* [DESCRIPTION OF THE TASK]:
Note each line in the data holding the string "stacking" and report it.

===== DATA RECORDS

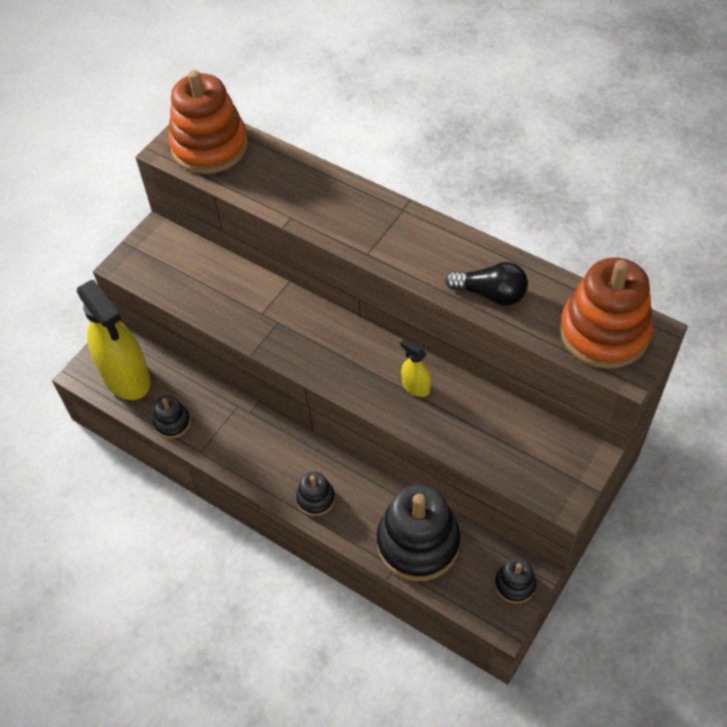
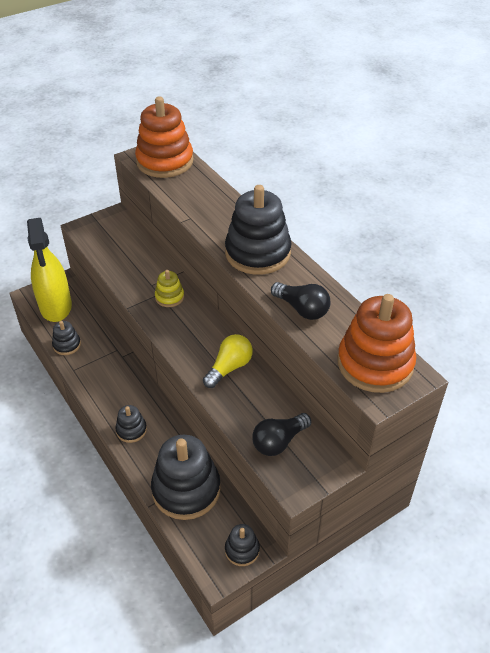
camera: 20 degrees right, 10 degrees down
(293, 322) = (169, 297): none -> yellow stacking toy
(400, 238) = (257, 253): none -> black stacking toy
(415, 386) = (229, 368): yellow spray bottle -> yellow light bulb
(518, 454) = (279, 441): none -> black light bulb

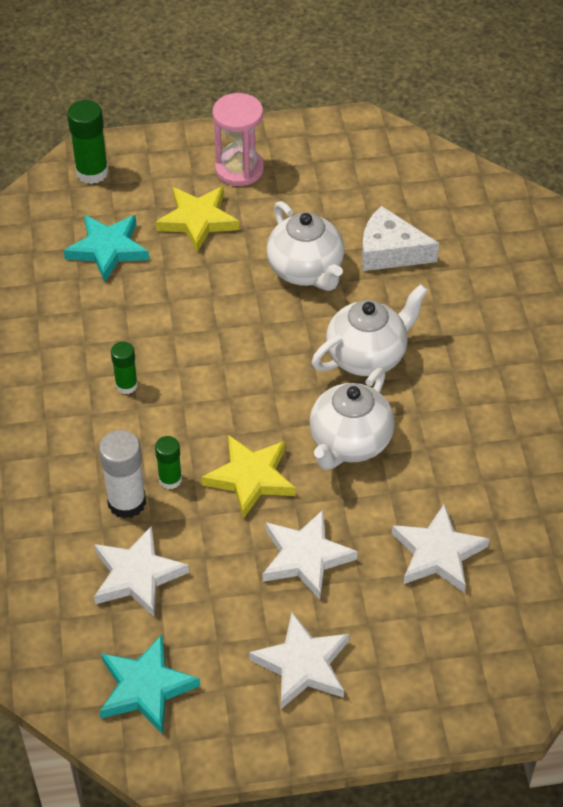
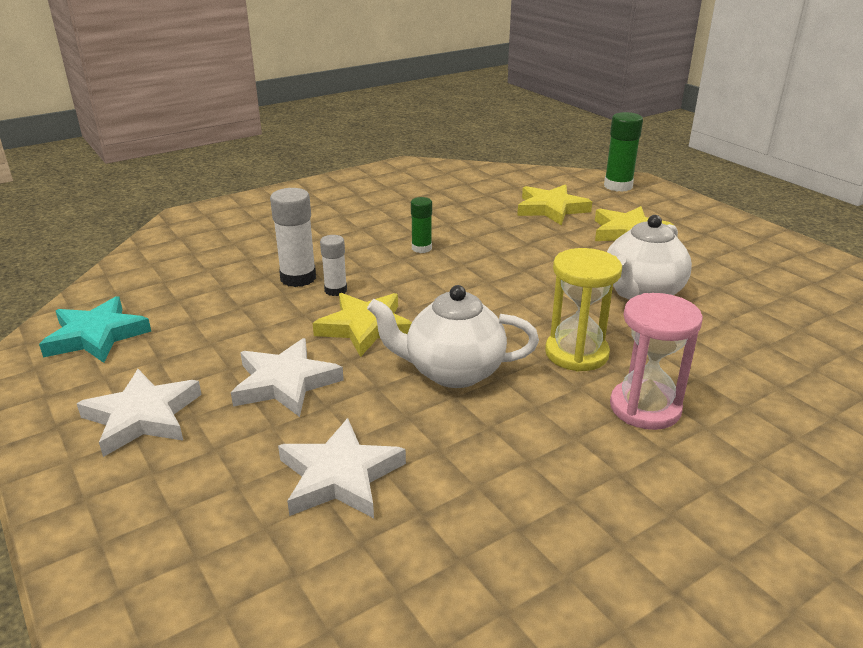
camera: 65 degrees right, 20 degrees down
(107, 249) = (551, 209): turquoise star -> yellow star
(137, 575) = (221, 301): white star -> none
(170, 479) = (335, 290): green glue stick -> white glue stick
(239, 169) = (710, 235): pink hourglass -> pink hourglass (645, 408)
(367, 356) = (576, 353): white teapot -> yellow hourglass
(390, 251) = (730, 331): white cheese -> none

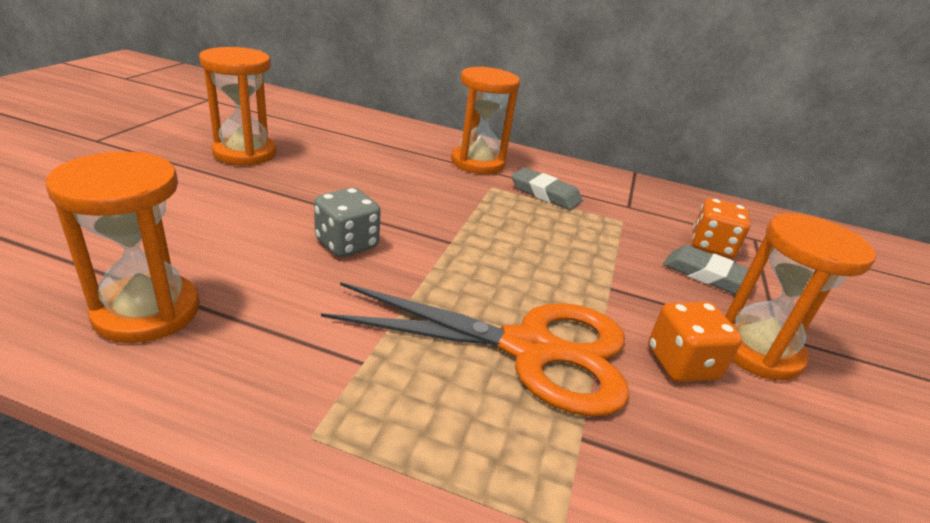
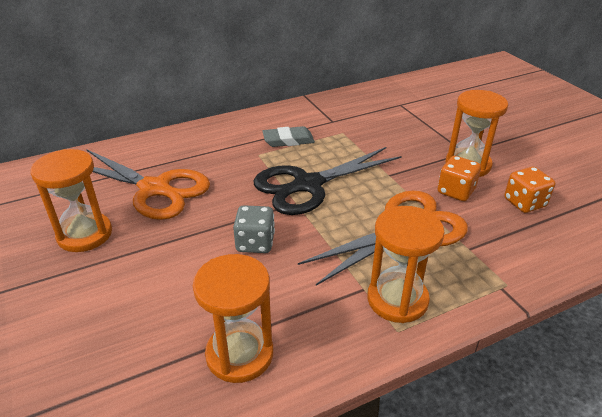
camera: 40 degrees left, 5 degrees up
(352, 158) = (155, 189): none -> orange scissors
(478, 163) = (225, 143): orange hourglass -> orange hourglass (397, 299)
(492, 236) = (307, 185): none -> black scissors
(707, 275) = (410, 140): grey eraser -> none
(711, 246) = (392, 122): orange dice -> orange dice (524, 203)

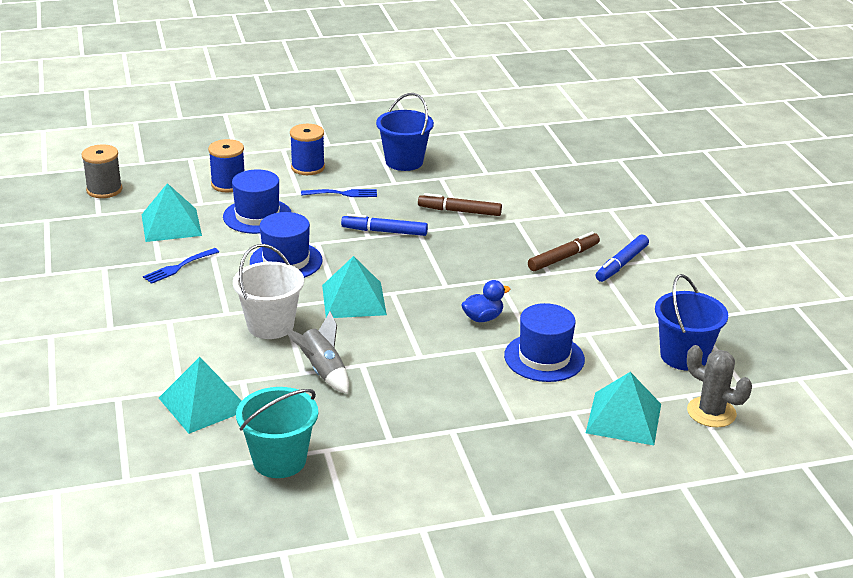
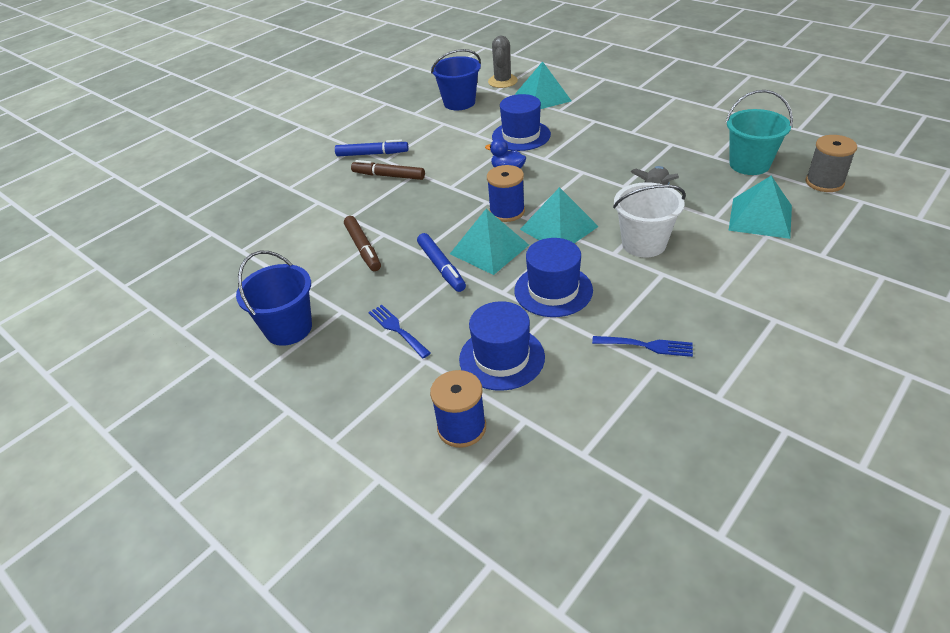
camera: 120 degrees left, 10 degrees up
(104, 190) = (596, 539): grey spool -> grey spool (824, 182)
(171, 225) = (590, 408): turquoise pyramid -> turquoise pyramid (489, 249)
(308, 167) = (362, 389): blue spool -> blue spool (507, 211)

==========

* [ANSWER TO THE EXERCISE]:
(293, 322) = (169, 297): none -> yellow stacking toy
(400, 238) = (257, 253): none -> black stacking toy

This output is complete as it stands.